- _INPUT DATA_:
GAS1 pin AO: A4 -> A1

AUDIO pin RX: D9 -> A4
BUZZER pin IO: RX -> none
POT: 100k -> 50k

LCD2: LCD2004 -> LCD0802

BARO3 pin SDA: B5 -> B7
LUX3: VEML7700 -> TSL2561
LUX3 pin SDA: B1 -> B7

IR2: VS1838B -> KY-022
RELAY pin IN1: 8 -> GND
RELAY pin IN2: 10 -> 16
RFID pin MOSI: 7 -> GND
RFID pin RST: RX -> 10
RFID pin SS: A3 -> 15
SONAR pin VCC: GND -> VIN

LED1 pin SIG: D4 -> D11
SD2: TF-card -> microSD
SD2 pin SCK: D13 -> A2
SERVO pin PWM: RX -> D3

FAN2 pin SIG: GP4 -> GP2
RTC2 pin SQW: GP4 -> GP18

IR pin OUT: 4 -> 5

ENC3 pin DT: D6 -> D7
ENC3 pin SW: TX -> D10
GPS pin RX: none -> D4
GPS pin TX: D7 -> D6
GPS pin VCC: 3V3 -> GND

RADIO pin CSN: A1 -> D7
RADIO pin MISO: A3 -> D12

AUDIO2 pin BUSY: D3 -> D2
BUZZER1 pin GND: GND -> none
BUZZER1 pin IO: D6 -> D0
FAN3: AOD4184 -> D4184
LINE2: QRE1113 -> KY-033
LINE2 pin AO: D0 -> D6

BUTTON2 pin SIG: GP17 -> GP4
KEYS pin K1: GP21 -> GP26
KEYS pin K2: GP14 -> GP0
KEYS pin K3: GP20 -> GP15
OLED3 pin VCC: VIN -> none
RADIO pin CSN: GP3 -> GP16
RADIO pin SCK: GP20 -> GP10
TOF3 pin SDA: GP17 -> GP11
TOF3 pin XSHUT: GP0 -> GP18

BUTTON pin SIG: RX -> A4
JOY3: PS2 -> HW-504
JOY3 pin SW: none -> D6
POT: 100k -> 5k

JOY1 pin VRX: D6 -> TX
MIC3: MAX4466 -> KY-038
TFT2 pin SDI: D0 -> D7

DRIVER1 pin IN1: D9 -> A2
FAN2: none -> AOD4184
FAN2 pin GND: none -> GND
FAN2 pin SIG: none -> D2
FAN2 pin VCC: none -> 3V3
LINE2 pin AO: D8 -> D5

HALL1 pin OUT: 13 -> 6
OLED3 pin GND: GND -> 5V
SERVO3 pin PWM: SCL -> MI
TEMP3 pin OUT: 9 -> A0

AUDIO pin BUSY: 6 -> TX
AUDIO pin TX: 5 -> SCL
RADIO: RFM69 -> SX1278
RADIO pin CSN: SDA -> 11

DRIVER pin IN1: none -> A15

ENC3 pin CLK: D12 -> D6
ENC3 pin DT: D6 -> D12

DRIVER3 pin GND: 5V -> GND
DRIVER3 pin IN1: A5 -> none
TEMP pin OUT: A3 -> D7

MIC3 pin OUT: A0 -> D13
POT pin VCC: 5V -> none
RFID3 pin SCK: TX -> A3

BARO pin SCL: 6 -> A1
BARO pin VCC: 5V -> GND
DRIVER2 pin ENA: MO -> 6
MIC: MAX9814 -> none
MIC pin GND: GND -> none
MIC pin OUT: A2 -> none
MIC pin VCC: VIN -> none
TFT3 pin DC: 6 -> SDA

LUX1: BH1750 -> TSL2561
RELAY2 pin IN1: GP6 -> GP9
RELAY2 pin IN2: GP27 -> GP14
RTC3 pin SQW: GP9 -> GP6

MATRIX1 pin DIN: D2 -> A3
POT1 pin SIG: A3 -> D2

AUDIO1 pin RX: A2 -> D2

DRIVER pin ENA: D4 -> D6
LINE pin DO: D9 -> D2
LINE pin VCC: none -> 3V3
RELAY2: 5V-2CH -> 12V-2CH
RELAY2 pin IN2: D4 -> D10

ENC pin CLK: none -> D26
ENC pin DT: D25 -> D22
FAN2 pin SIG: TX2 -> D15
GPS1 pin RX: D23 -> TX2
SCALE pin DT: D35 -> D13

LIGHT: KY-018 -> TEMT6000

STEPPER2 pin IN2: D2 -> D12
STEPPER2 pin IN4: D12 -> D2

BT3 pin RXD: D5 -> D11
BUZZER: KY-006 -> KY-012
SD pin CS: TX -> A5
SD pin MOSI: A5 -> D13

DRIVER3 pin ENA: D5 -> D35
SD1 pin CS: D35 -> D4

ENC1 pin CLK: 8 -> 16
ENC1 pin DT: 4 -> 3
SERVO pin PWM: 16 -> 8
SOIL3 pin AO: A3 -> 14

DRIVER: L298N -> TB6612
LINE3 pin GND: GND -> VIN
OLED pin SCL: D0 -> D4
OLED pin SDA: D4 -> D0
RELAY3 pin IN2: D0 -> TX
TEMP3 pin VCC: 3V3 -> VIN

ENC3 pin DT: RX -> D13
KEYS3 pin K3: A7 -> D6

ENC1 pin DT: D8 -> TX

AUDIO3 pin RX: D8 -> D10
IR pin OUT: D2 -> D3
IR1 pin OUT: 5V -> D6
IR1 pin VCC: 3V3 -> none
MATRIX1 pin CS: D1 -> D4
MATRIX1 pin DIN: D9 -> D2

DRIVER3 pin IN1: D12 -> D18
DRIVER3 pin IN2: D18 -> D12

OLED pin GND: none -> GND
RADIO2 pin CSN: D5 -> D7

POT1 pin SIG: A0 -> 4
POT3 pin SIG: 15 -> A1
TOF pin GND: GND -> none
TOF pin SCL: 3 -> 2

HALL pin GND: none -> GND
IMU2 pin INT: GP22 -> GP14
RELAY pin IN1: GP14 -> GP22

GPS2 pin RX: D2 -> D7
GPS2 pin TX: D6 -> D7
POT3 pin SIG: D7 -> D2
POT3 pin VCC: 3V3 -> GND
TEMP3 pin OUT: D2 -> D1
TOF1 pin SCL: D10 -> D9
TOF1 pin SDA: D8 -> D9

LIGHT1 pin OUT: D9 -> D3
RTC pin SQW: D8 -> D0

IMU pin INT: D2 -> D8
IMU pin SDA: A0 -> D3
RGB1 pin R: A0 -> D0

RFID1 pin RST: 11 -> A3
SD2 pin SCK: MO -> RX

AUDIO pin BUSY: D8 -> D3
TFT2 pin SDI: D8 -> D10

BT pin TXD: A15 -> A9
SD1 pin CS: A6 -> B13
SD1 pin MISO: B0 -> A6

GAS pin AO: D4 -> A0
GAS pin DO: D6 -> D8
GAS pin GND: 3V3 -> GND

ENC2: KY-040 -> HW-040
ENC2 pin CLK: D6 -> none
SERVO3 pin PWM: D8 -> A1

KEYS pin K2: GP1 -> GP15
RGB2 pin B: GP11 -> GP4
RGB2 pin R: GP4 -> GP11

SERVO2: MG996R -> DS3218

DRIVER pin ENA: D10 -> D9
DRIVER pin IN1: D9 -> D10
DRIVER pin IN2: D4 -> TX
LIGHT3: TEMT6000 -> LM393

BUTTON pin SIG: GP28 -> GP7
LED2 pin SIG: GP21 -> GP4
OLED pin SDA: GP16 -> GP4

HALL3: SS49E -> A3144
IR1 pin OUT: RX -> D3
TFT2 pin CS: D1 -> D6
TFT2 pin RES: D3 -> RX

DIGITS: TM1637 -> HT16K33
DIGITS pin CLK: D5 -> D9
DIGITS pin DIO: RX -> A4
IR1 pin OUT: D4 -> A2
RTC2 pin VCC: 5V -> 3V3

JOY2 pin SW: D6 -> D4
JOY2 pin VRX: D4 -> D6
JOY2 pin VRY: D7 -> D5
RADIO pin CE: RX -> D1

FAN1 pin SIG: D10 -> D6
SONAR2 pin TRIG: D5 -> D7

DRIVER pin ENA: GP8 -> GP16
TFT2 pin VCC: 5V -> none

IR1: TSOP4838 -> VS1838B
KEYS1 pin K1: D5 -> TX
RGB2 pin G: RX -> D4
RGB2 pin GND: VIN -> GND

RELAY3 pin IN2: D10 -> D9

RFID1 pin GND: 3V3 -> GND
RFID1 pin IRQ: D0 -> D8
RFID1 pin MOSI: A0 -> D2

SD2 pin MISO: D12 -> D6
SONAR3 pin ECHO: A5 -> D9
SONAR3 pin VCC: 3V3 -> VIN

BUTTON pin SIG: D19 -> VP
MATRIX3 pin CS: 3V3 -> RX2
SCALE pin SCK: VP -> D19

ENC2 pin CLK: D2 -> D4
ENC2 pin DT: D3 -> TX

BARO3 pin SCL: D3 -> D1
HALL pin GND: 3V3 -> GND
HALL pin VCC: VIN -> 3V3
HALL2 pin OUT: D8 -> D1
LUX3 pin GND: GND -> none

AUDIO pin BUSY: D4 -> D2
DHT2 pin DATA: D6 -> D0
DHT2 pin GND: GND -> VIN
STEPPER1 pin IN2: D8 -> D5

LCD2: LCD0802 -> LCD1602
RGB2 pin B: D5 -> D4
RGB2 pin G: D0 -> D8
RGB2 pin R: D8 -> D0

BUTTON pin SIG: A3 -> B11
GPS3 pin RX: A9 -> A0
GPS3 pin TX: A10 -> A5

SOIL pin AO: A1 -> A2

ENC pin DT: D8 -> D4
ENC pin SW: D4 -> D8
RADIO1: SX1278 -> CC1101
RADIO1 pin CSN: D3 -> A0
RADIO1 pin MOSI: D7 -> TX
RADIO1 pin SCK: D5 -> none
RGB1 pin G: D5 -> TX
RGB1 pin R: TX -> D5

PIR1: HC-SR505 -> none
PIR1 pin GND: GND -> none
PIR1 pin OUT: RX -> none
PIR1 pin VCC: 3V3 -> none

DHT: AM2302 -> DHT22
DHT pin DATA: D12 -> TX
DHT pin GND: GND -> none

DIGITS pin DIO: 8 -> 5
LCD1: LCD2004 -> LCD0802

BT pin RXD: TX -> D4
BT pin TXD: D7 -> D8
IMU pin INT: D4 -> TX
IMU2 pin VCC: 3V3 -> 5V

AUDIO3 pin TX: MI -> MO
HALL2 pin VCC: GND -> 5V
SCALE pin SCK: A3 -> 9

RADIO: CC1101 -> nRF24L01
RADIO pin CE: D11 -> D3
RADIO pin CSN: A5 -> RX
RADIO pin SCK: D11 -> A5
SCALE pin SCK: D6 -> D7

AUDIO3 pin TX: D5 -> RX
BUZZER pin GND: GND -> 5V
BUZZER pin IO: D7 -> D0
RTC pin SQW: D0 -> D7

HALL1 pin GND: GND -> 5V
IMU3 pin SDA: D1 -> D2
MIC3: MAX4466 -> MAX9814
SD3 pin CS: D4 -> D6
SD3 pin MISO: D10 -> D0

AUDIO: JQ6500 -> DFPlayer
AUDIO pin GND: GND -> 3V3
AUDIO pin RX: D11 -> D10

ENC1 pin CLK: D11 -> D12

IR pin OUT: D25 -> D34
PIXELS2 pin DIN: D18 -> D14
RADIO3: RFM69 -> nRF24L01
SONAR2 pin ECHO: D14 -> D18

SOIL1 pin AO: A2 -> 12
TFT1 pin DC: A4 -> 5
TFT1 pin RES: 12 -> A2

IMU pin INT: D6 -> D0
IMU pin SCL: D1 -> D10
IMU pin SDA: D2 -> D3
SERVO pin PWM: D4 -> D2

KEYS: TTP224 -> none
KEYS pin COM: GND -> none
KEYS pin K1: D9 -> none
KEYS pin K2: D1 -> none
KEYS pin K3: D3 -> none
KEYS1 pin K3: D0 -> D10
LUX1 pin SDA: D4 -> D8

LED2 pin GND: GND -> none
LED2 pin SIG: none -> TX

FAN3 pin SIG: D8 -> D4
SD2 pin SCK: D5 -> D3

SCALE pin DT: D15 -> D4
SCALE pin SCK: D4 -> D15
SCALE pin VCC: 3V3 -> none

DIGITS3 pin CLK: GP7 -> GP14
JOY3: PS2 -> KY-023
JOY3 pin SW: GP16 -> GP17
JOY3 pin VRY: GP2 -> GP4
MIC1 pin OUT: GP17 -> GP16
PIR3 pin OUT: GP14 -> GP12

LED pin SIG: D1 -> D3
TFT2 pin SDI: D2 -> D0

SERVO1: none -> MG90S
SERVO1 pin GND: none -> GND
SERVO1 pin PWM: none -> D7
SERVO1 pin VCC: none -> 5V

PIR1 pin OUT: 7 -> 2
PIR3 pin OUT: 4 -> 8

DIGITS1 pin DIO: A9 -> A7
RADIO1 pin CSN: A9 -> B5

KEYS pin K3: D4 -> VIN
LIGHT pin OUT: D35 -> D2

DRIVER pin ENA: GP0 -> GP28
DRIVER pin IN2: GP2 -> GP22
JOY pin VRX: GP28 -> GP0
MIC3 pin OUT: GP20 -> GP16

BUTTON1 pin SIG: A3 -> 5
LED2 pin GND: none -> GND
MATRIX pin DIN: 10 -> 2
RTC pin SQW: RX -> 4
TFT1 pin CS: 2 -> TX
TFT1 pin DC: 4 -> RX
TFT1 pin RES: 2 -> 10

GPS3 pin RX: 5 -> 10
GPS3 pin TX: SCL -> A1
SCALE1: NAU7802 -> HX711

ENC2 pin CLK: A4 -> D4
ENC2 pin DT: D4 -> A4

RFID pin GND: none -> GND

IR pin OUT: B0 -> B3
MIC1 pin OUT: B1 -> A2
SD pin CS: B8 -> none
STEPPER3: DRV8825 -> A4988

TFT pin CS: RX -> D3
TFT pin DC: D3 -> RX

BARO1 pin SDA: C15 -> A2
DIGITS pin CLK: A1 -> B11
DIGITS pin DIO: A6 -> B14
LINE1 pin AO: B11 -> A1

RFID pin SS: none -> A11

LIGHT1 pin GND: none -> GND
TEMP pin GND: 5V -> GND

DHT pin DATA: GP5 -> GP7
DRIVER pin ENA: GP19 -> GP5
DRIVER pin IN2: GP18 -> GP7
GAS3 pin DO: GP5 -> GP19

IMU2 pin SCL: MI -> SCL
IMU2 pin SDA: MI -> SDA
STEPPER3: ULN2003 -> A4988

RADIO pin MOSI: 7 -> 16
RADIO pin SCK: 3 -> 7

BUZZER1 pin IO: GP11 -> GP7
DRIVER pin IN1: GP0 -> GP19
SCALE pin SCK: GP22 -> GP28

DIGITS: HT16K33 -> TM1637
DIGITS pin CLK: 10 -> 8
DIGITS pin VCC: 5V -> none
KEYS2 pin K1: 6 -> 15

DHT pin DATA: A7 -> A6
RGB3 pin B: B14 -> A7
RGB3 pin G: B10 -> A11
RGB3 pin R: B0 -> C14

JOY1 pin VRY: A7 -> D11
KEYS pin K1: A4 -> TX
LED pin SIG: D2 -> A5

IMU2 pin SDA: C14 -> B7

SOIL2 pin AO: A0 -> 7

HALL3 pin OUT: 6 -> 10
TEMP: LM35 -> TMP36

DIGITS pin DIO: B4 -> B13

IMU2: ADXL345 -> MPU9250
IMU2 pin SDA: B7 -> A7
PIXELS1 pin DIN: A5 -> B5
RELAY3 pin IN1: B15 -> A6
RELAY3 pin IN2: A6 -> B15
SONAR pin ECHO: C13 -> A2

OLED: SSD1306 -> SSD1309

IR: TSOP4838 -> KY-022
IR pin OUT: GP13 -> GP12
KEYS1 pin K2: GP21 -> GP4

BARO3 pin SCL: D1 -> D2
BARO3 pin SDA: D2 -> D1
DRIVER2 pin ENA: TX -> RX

- _ACTIVITY_: All that is wanted is an exact copy of the lines above from the one with "RADIO3: RFM69 -> nRF24L01" through the one with "SCALE pin VCC: 3V3 -> none", with both ends included.

- _RESPONSE FOR THIS EXERCISE_:
RADIO3: RFM69 -> nRF24L01
SONAR2 pin ECHO: D14 -> D18

SOIL1 pin AO: A2 -> 12
TFT1 pin DC: A4 -> 5
TFT1 pin RES: 12 -> A2

IMU pin INT: D6 -> D0
IMU pin SCL: D1 -> D10
IMU pin SDA: D2 -> D3
SERVO pin PWM: D4 -> D2

KEYS: TTP224 -> none
KEYS pin COM: GND -> none
KEYS pin K1: D9 -> none
KEYS pin K2: D1 -> none
KEYS pin K3: D3 -> none
KEYS1 pin K3: D0 -> D10
LUX1 pin SDA: D4 -> D8

LED2 pin GND: GND -> none
LED2 pin SIG: none -> TX

FAN3 pin SIG: D8 -> D4
SD2 pin SCK: D5 -> D3

SCALE pin DT: D15 -> D4
SCALE pin SCK: D4 -> D15
SCALE pin VCC: 3V3 -> none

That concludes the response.